Lay out the records as a numbered list with blank lines omitted. Start at the first line of the records and stop after the line containing "2006–07 [60, 591]", including both.
++++ Input for this task ++++
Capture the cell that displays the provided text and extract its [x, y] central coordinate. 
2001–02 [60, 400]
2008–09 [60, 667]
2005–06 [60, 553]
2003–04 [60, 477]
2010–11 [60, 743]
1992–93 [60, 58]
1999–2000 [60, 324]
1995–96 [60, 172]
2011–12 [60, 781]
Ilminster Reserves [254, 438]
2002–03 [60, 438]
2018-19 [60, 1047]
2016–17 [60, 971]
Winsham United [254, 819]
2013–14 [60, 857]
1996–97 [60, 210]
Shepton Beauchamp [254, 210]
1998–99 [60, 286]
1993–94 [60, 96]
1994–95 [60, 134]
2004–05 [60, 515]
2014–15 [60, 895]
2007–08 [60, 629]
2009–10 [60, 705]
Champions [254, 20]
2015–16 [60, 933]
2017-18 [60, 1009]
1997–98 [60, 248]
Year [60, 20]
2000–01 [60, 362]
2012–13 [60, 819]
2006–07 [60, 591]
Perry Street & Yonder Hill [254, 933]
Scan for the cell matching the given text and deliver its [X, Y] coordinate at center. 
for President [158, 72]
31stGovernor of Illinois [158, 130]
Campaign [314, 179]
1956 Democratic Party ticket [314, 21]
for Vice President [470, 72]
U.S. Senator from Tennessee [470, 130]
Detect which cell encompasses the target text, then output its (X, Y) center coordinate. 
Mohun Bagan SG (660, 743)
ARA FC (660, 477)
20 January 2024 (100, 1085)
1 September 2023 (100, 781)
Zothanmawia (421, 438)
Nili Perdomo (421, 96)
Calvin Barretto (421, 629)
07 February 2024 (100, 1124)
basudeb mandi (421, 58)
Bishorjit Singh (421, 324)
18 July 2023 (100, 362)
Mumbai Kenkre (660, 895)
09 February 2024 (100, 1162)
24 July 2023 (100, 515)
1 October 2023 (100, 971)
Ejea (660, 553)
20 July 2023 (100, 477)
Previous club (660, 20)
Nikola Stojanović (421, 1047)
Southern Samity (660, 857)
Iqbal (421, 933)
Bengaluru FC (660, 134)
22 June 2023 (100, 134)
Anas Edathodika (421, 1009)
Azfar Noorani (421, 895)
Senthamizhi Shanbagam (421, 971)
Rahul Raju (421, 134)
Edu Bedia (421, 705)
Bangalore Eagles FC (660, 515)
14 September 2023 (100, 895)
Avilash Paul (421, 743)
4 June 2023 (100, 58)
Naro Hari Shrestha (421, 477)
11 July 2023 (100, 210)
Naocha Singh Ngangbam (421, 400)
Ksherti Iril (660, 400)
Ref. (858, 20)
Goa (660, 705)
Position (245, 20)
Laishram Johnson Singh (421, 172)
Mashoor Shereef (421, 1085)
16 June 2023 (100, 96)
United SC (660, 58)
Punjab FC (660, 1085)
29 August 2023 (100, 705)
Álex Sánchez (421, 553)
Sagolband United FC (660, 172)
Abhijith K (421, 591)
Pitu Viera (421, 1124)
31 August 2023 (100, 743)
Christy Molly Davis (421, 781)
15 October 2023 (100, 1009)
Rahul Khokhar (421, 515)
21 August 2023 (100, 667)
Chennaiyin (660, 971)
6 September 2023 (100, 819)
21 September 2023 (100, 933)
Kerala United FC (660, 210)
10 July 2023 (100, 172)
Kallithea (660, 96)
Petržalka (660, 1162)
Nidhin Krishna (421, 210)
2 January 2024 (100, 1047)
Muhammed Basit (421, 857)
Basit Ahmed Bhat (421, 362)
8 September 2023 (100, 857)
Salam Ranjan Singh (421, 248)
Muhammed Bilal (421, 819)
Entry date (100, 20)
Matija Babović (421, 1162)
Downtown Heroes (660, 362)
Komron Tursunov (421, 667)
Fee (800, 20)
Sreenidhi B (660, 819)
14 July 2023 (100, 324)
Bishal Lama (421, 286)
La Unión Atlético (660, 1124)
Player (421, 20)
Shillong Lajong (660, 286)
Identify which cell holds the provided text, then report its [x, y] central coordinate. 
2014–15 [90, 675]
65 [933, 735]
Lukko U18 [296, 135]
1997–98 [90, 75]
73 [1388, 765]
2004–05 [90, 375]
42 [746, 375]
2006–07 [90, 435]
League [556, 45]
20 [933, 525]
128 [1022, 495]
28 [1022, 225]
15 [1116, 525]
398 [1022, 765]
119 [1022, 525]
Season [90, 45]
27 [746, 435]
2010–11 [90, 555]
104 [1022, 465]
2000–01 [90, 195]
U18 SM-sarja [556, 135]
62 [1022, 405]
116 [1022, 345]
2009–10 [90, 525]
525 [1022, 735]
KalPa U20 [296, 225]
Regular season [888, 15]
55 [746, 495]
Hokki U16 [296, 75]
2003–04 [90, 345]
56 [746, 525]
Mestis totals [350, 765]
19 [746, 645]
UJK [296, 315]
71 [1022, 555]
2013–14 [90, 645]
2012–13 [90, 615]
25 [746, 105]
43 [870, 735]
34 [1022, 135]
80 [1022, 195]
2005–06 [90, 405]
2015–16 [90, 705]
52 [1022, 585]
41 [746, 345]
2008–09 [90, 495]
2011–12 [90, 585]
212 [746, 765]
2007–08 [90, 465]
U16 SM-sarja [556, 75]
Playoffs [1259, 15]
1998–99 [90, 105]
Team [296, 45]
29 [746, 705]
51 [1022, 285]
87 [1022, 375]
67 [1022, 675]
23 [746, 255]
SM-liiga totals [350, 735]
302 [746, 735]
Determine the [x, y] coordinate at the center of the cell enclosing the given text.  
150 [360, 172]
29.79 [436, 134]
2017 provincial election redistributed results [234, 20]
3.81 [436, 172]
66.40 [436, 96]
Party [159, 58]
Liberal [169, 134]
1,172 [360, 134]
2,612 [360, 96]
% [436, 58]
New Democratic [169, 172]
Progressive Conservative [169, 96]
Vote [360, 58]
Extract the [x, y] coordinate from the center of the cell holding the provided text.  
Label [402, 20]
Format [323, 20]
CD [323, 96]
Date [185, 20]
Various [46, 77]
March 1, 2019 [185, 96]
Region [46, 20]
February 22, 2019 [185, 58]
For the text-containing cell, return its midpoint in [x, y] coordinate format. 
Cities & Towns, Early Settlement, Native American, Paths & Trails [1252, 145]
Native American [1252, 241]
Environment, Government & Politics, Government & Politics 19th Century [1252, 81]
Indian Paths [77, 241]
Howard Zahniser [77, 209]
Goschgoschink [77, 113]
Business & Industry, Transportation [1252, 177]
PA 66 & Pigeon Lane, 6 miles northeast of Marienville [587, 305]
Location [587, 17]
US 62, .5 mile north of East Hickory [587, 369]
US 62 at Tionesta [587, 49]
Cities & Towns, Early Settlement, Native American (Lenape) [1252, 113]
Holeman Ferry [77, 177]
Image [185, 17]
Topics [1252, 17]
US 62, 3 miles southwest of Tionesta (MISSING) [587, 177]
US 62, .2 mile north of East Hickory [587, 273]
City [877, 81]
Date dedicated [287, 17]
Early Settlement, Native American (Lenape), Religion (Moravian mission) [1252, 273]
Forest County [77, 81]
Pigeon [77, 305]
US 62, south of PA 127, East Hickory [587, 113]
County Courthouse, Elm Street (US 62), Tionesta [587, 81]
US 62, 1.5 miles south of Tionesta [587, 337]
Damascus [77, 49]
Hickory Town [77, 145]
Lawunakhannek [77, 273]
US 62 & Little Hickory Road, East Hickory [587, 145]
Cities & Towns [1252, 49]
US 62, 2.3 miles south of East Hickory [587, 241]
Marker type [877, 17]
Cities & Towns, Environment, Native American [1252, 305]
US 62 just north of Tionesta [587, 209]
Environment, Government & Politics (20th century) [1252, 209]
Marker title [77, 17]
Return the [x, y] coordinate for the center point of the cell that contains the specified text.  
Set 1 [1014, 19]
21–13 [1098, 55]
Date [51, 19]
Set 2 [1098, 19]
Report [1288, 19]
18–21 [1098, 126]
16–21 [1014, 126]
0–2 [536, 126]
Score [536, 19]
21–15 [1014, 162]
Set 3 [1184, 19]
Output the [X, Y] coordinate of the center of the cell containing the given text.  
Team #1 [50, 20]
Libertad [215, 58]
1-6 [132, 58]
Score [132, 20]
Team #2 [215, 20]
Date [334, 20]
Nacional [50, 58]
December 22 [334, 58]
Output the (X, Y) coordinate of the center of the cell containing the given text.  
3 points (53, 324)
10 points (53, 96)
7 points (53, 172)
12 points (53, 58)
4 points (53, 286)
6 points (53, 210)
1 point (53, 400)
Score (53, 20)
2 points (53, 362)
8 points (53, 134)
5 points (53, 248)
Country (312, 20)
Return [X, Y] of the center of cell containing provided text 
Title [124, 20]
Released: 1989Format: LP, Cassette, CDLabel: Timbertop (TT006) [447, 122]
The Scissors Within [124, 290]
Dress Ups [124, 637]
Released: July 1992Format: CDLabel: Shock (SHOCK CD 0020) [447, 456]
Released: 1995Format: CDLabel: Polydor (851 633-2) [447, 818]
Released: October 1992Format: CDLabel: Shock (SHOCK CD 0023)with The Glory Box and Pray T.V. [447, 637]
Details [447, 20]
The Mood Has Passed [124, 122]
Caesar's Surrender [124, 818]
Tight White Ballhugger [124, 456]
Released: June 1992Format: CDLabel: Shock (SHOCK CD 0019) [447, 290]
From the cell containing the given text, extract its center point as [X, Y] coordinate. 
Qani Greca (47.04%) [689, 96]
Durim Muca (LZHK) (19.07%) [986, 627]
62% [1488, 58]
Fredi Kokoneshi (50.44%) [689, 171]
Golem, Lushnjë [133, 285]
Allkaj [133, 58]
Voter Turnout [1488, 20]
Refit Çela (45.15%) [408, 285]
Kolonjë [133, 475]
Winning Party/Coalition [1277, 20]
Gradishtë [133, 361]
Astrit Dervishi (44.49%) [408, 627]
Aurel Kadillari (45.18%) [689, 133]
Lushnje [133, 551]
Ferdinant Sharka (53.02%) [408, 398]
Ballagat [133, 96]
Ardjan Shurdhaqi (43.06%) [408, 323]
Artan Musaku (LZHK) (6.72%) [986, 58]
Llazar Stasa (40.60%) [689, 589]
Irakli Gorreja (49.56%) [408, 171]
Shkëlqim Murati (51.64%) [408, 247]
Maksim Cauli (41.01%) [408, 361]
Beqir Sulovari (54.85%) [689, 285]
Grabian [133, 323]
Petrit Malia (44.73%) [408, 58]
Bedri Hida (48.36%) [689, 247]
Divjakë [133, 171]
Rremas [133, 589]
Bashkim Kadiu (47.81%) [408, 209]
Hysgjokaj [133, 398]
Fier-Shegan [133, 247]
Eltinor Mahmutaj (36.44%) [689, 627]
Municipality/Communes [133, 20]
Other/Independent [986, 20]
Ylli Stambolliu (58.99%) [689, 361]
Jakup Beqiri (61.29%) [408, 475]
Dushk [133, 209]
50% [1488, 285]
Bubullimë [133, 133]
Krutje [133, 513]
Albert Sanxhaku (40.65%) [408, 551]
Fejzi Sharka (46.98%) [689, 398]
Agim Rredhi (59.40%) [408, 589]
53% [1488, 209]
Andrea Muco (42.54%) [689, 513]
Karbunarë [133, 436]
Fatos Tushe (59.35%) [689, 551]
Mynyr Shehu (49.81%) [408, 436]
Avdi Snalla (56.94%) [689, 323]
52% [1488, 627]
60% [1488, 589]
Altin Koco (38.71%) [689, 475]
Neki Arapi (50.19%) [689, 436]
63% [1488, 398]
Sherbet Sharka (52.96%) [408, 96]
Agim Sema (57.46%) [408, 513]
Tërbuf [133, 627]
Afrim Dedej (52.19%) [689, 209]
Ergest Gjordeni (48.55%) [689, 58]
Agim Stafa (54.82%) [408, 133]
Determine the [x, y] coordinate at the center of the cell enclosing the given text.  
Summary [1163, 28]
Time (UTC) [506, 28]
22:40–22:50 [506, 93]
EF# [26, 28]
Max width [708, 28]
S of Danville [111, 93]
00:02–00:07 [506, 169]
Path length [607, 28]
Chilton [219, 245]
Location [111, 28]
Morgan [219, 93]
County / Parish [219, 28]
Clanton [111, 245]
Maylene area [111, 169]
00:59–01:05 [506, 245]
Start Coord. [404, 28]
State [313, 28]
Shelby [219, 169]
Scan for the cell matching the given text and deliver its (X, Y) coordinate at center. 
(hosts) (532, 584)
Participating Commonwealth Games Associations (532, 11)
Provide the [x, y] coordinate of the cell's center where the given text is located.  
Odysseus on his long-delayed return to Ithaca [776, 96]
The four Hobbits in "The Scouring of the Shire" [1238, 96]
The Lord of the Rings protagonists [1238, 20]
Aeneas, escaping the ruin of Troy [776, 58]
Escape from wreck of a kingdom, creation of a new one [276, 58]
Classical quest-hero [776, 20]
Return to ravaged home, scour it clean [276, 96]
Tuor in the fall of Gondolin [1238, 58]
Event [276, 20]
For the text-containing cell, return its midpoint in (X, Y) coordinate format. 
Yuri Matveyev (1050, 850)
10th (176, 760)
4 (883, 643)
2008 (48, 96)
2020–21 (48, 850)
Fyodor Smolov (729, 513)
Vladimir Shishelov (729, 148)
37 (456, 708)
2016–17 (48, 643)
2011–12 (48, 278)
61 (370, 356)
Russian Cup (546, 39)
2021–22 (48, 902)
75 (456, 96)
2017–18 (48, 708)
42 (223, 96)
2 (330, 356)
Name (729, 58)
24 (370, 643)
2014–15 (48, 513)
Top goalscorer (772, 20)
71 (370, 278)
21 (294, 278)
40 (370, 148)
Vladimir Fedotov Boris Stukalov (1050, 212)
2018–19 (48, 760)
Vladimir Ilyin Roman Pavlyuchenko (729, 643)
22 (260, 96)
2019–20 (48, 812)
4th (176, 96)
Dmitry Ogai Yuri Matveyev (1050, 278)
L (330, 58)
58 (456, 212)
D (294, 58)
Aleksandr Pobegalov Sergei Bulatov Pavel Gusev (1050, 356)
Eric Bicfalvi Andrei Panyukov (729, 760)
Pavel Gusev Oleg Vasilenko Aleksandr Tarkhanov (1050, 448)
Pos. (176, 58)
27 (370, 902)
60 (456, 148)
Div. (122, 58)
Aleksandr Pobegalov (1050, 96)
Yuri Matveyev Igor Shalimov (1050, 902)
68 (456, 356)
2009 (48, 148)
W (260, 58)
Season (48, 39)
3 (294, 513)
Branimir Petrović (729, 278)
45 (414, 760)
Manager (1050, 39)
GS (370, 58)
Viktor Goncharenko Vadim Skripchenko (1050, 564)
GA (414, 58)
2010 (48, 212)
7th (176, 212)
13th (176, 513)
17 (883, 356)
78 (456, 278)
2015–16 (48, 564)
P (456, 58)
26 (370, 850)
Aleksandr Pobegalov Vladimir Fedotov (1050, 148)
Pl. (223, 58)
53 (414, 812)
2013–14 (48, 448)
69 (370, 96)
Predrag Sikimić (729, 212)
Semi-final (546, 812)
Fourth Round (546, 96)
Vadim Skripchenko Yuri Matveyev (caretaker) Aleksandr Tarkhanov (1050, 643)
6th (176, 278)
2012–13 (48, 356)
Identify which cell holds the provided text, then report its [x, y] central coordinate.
++++
**Final result:**
1. Capture the cell that displays the provided text and extract its [x, y] central coordinate. 
2. 2001–02 [60, 400]
3. 2008–09 [60, 667]
4. 2005–06 [60, 553]
5. 2003–04 [60, 477]
6. 2010–11 [60, 743]
7. 1992–93 [60, 58]
8. 1999–2000 [60, 324]
9. 1995–96 [60, 172]
10. 2011–12 [60, 781]
11. Ilminster Reserves [254, 438]
12. 2002–03 [60, 438]
13. 2018-19 [60, 1047]
14. 2016–17 [60, 971]
15. Winsham United [254, 819]
16. 2013–14 [60, 857]
17. 1996–97 [60, 210]
18. Shepton Beauchamp [254, 210]
19. 1998–99 [60, 286]
20. 1993–94 [60, 96]
21. 1994–95 [60, 134]
22. 2004–05 [60, 515]
23. 2014–15 [60, 895]
24. 2007–08 [60, 629]
25. 2009–10 [60, 705]
26. Champions [254, 20]
27. 2015–16 [60, 933]
28. 2017-18 [60, 1009]
29. 1997–98 [60, 248]
30. Year [60, 20]
31. 2000–01 [60, 362]
32. 2012–13 [60, 819]
33. 2006–07 [60, 591]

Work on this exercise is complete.